**Written task:** Excerpt from the entries below: please repeat exactly the lines from the one containing "washbasin: (389, 714)" through the last one, both ends included, with no pictures.

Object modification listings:
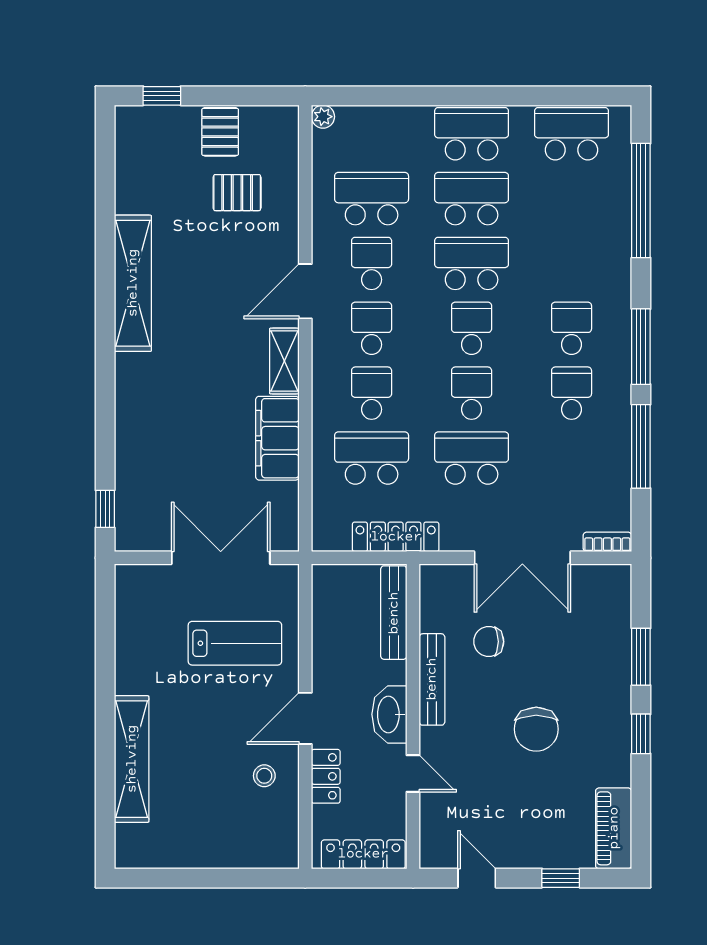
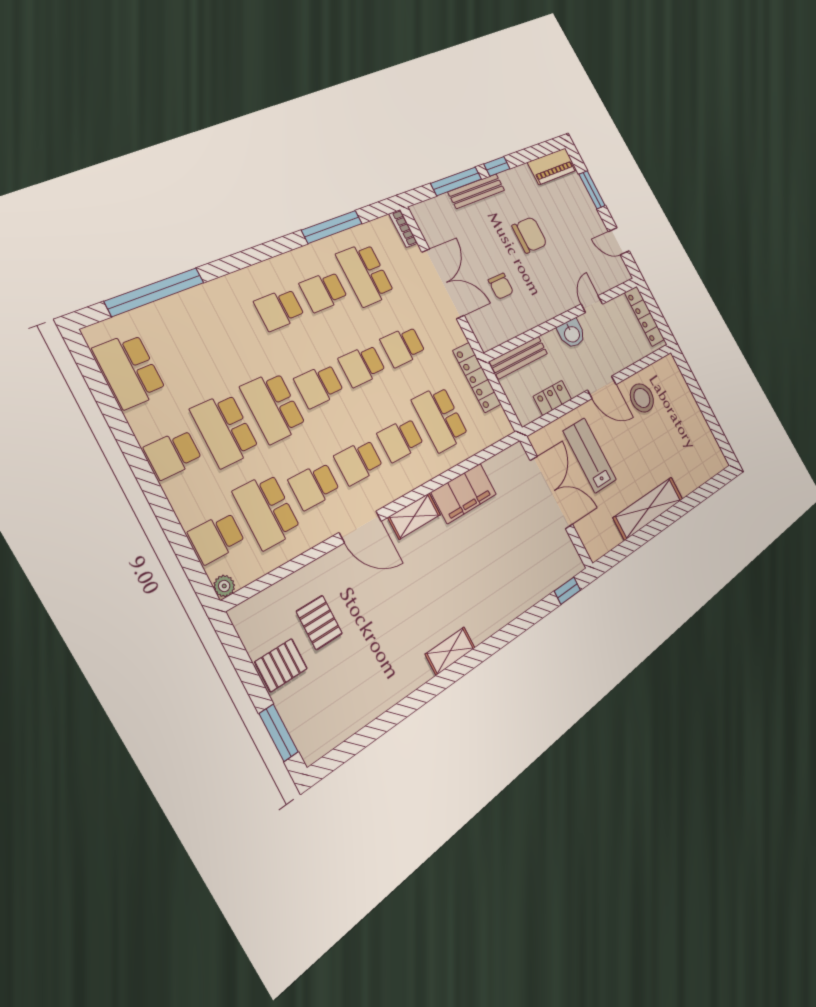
window: (162, 96) -> (279, 733), width x1.50
school desk: (372, 134) -> (217, 538), added
school desk: (472, 134) -> (173, 454), width x0.54
shelving: (133, 283) -> (450, 651), width x0.45, depth x0.75
window: (641, 347) -> (265, 251), removed
school desk: (472, 458) -> (403, 346), width x0.54
school desk: (572, 458) -> (365, 274), added
double door: (221, 558) -> (551, 492), swing flipped
window: (641, 657) -> (456, 181), width x1.44
bench: (432, 679) -> (477, 191), moved
washbasin: (389, 714) -> (572, 334), width x0.72
shelving: (132, 759) -> (648, 508), moved
stool: (264, 776) -> (642, 398), width x1.89, depth x1.89
locker: (326, 776) -> (553, 398), moved
door: (477, 878) -> (619, 241), hinge flipped
window: (561, 878) -> (592, 190), width x1.50

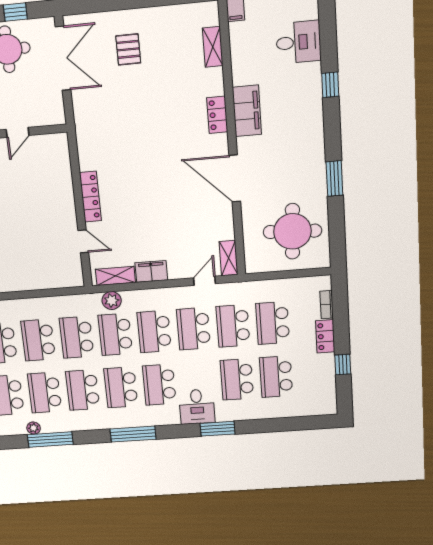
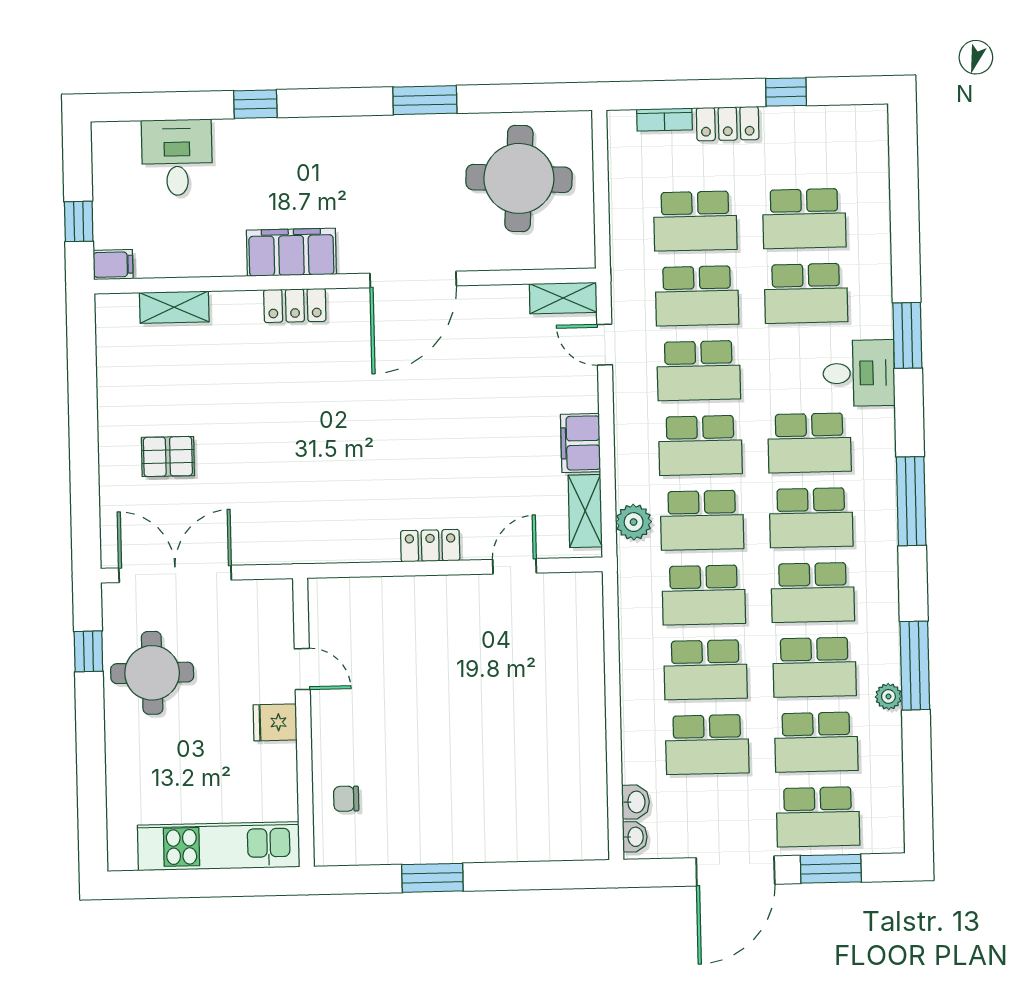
locker: (90, 197) -> (430, 546), width x0.66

**Output for this exercise:**
washbasin: (389, 714) -> (572, 334), width x0.72
shelving: (132, 759) -> (648, 508), moved
stool: (264, 776) -> (642, 398), width x1.89, depth x1.89
locker: (326, 776) -> (553, 398), moved
door: (477, 878) -> (619, 241), hinge flipped
window: (561, 878) -> (592, 190), width x1.50

locker: (90, 197) -> (430, 546), width x0.66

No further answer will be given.